------ Supplied data ------

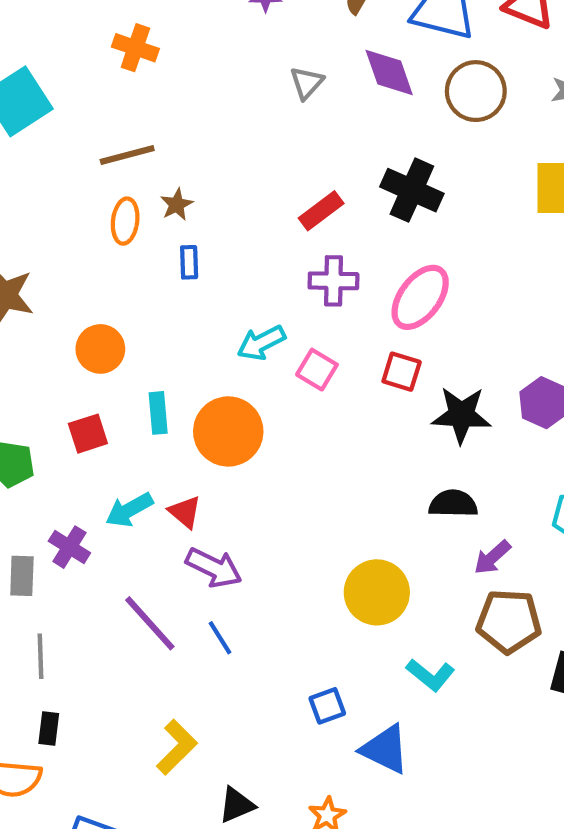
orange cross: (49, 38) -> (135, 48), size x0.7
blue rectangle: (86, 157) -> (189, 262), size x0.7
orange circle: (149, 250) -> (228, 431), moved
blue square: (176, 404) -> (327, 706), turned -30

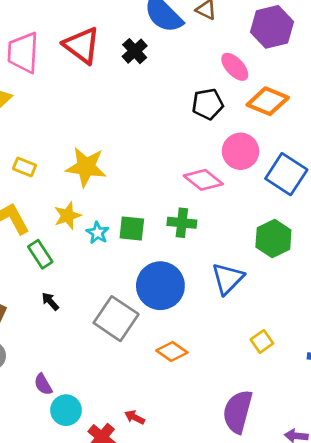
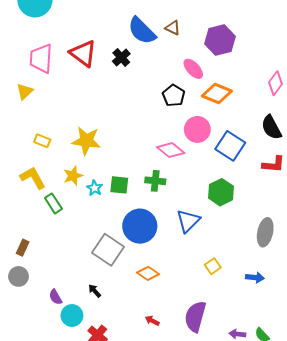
black pentagon: (208, 104) -> (174, 96), turned -30
black arrow: (50, 301) -> (95, 291), moved
red arrow: (135, 417) -> (152, 321), moved

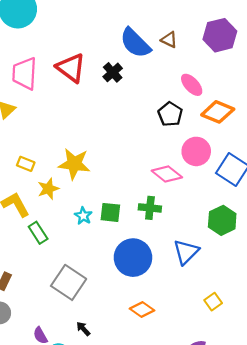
purple hexagon: (220, 40) -> (220, 35), moved
yellow star: (73, 176) -> (48, 189), moved
gray square: (108, 250) -> (69, 282), moved

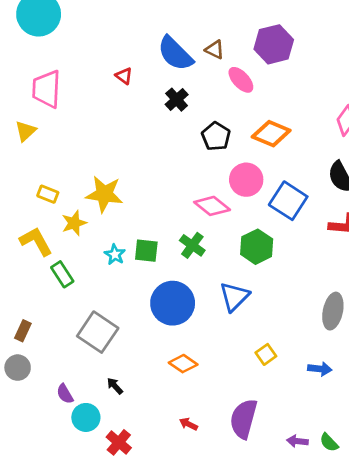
red triangle: (71, 68) -> (124, 76), moved, size x0.5
black cross: (113, 72) -> (177, 100), moved
pink ellipse: (192, 85) -> (241, 80), moved
green cross: (150, 208) -> (192, 245), turned 30
green hexagon: (222, 220) -> (257, 247), moved

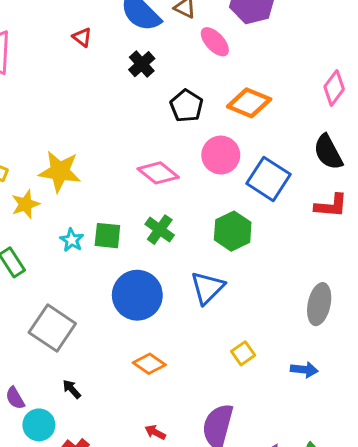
pink diamond: (212, 206) -> (158, 173), moved

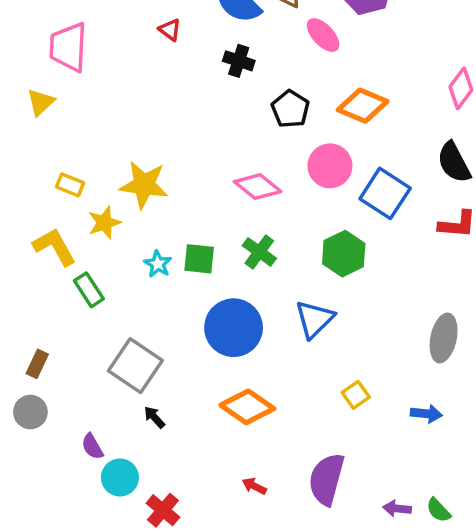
black cross: (142, 64) -> (239, 61), turned -30
orange diamond: (149, 364) -> (247, 407), size x1.4
black arrow: (72, 389) -> (154, 417), moved

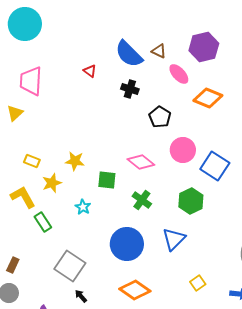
orange diamond: (363, 106) -> (208, 98), moved
yellow star: (144, 185) -> (75, 161), size x0.7
green square: (199, 259) -> (107, 180), moved

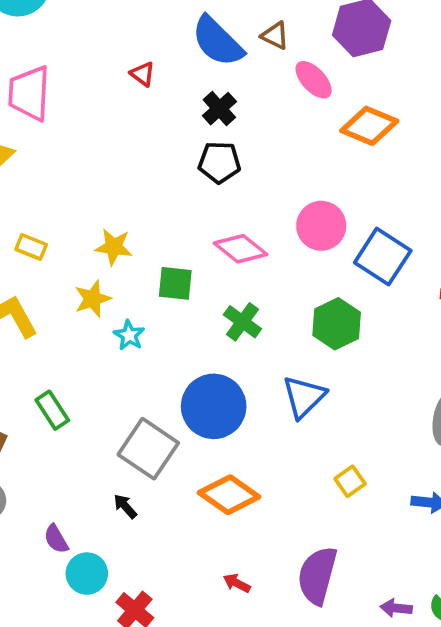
black cross: (130, 89) -> (219, 109), turned 30
black pentagon: (160, 117) -> (219, 162), moved, turned -30
yellow star: (52, 183) -> (93, 299), moved
green rectangle: (43, 222) -> (52, 410), moved
gray square: (70, 266) -> (148, 449), moved

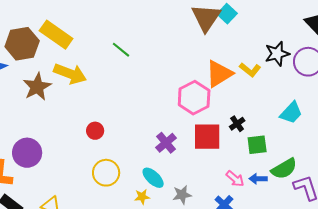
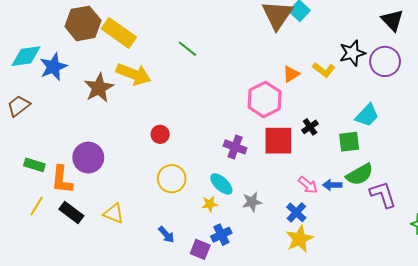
brown hexagon: (22, 44) -> (83, 23), moved
orange triangle: (219, 74) -> (291, 74), size x0.6
purple cross: (166, 143) -> (235, 147), turned -30
green square: (257, 145) -> (349, 142), moved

------

* **Action item**
From the listing above, return each line with the word "arrow".

* **Exercise answer**
black arrow: (50, 301) -> (95, 291), moved
red arrow: (135, 417) -> (152, 321), moved
black arrow: (72, 389) -> (154, 417), moved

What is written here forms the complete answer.